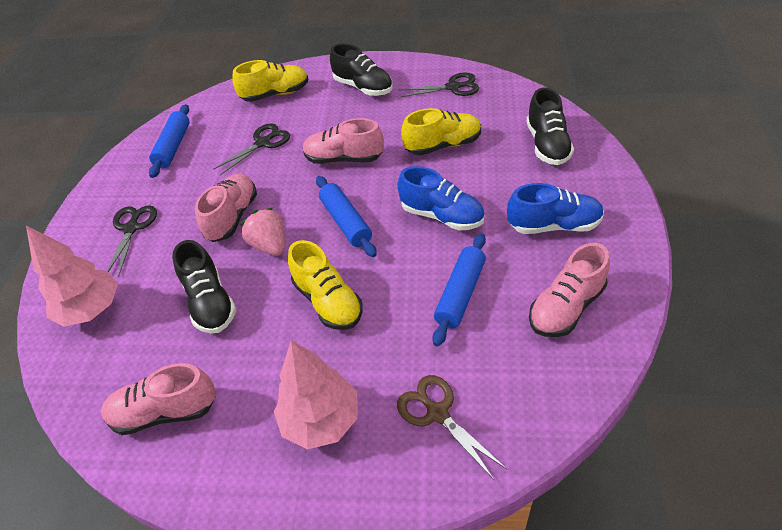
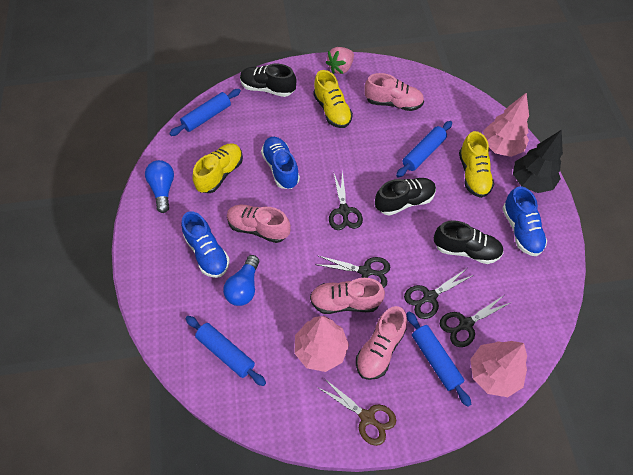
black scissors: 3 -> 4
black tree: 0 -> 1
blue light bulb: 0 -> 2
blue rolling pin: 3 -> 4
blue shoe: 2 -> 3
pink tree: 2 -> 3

EXERCISE PROMPT:
Extract every line of the data exactly; pictures stay out.

EXERCISE OUTPUT:
black scissors: 3 -> 4
black tree: 0 -> 1
blue light bulb: 0 -> 2
blue rolling pin: 3 -> 4
blue shoe: 2 -> 3
pink tree: 2 -> 3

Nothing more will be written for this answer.